A faithful transcript of every entry is required; pictures do not belong in it.
▬▬▬▬▬▬▬▬▬▬
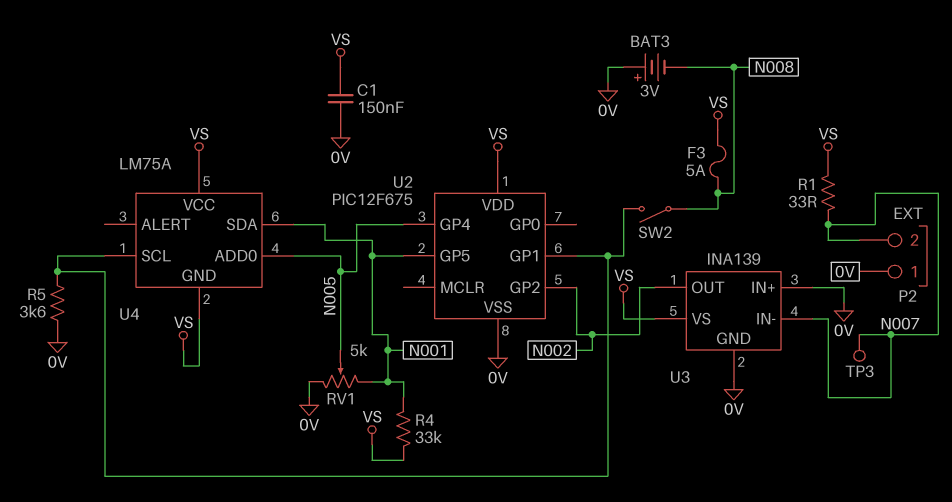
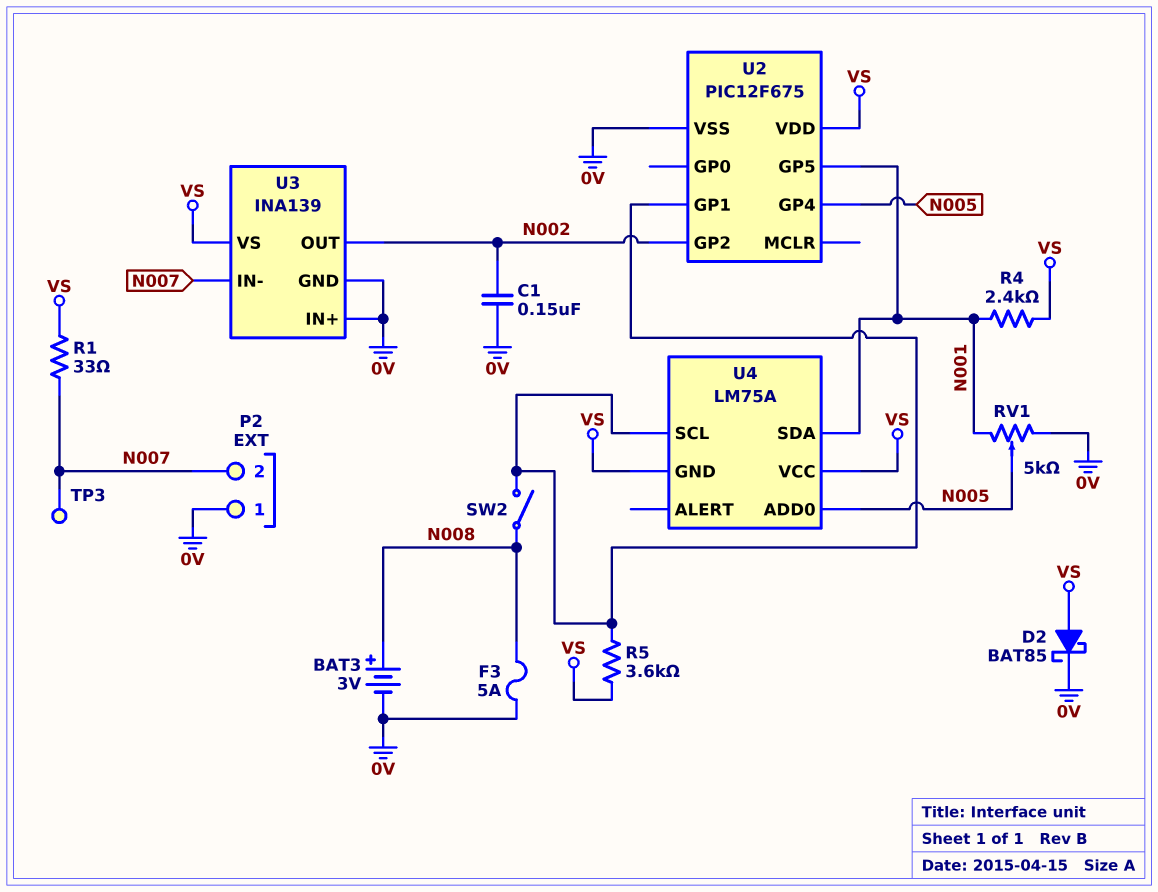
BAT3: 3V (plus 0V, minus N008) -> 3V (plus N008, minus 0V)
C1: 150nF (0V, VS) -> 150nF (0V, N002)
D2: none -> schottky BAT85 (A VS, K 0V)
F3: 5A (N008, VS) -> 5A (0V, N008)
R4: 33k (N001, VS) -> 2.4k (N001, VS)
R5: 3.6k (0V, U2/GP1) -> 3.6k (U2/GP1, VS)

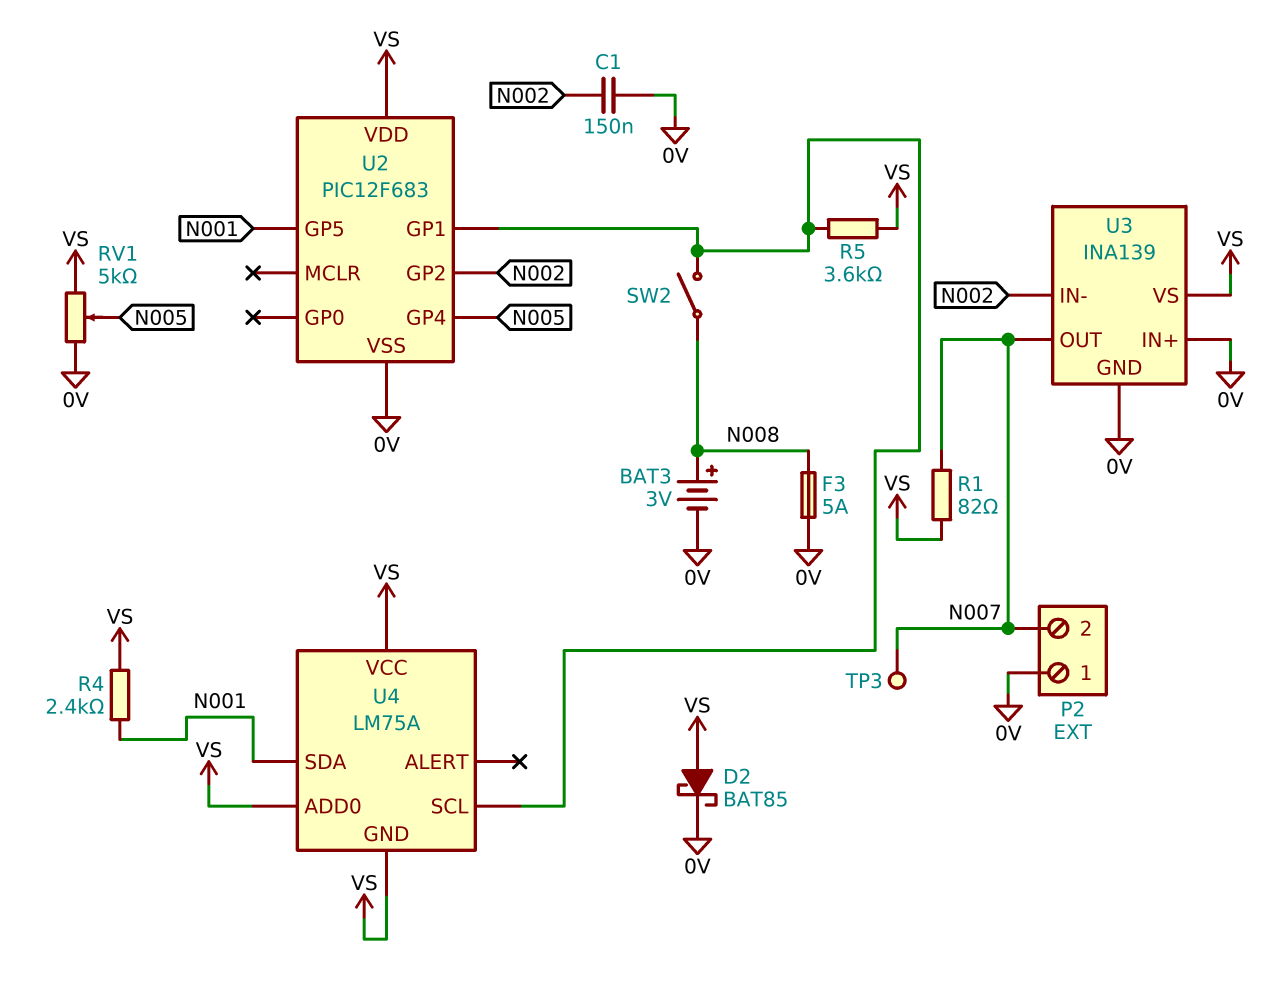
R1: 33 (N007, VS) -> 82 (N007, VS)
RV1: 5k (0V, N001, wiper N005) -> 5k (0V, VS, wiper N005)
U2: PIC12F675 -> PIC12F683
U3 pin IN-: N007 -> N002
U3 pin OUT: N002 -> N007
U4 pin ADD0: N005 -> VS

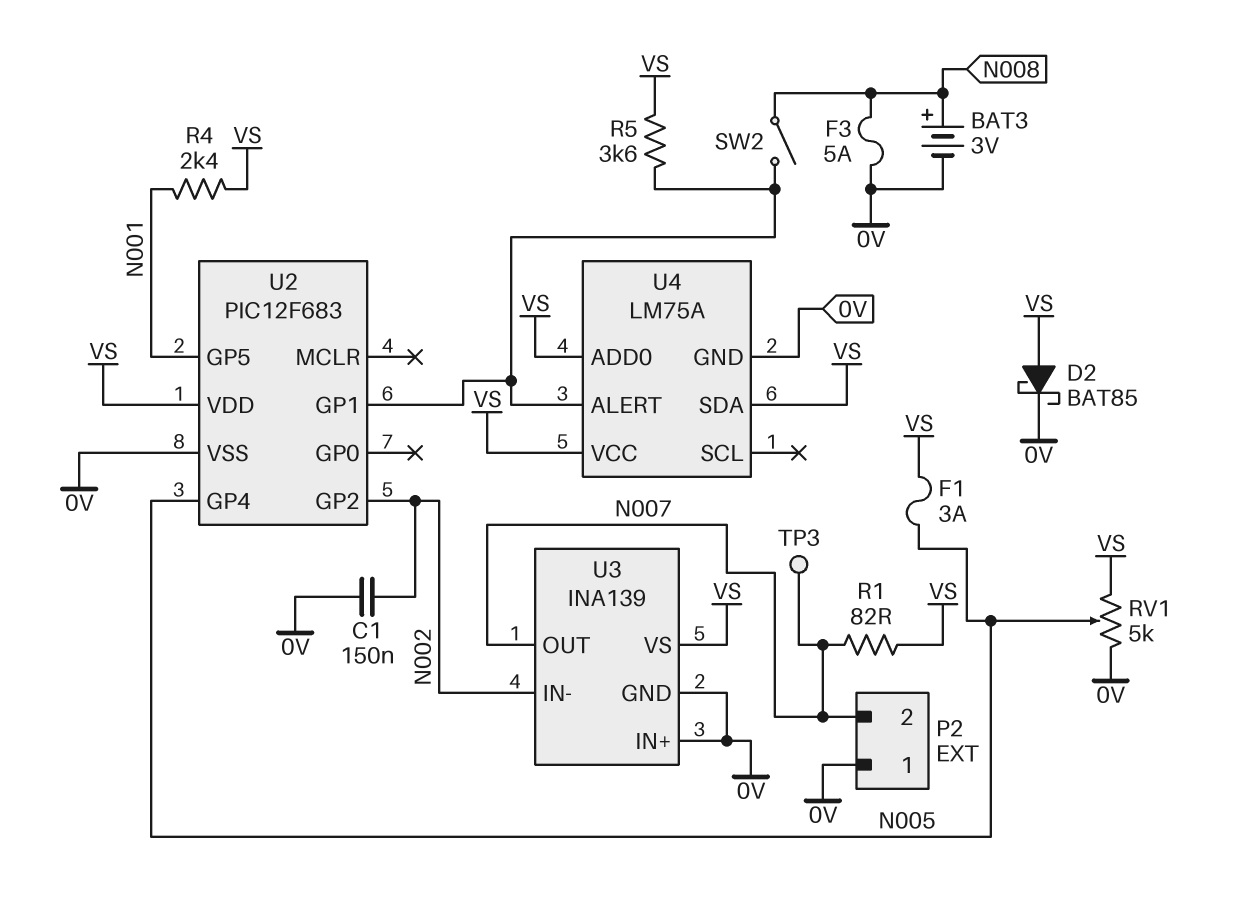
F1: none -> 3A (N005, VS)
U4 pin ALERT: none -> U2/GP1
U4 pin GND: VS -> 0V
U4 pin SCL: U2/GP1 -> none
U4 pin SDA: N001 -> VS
▬▬▬▬▬▬▬▬▬▬
YOUR SOLUTION:
BAT3: 3V (plus 0V, minus N008) -> 3V (plus N008, minus 0V)
C1: 150nF (0V, VS) -> 150nF (0V, N002)
D2: none -> schottky BAT85 (A VS, K 0V)
F3: 5A (N008, VS) -> 5A (0V, N008)
R4: 33k (N001, VS) -> 2.4k (N001, VS)
R5: 3.6k (0V, U2/GP1) -> 3.6k (U2/GP1, VS)

R1: 33 (N007, VS) -> 82 (N007, VS)
RV1: 5k (0V, N001, wiper N005) -> 5k (0V, VS, wiper N005)
U2: PIC12F675 -> PIC12F683
U3 pin IN-: N007 -> N002
U3 pin OUT: N002 -> N007
U4 pin ADD0: N005 -> VS

F1: none -> 3A (N005, VS)
U4 pin ALERT: none -> U2/GP1
U4 pin GND: VS -> 0V
U4 pin SCL: U2/GP1 -> none
U4 pin SDA: N001 -> VS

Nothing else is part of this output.